═══ MATERIAL TO PROCESS

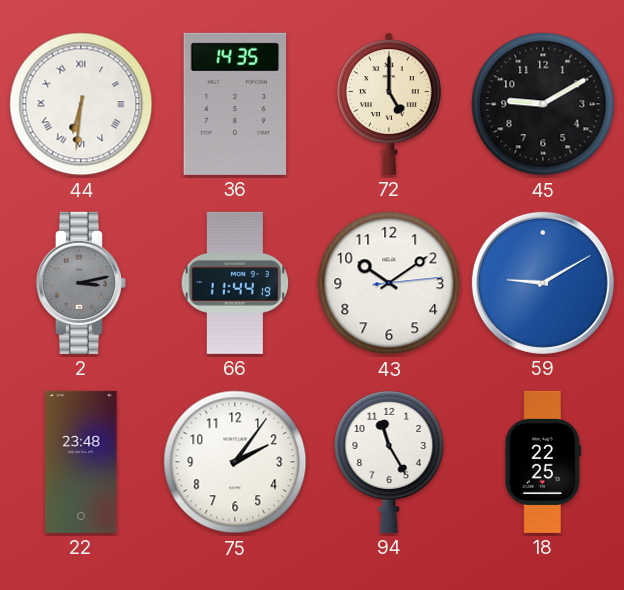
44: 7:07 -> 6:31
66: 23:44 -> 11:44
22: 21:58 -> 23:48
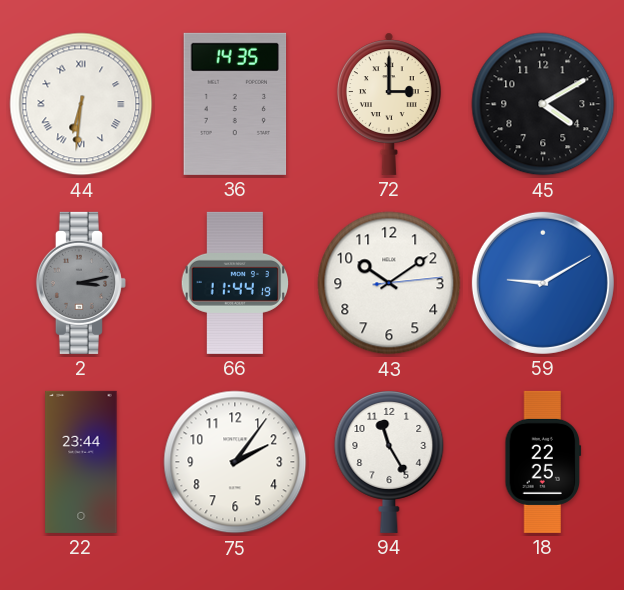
72: 5:00 -> 3:00
45: 9:10 -> 4:10
22: 23:48 -> 23:44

══════

* **WORK INSTRUCTIONS**:
Reproduce every line of the data above verbatim, leaving out the pictures.

* **COMPLETE ANSWER**:
44: 7:07 -> 6:31
66: 23:44 -> 11:44
22: 21:58 -> 23:48
72: 5:00 -> 3:00
45: 9:10 -> 4:10
22: 23:48 -> 23:44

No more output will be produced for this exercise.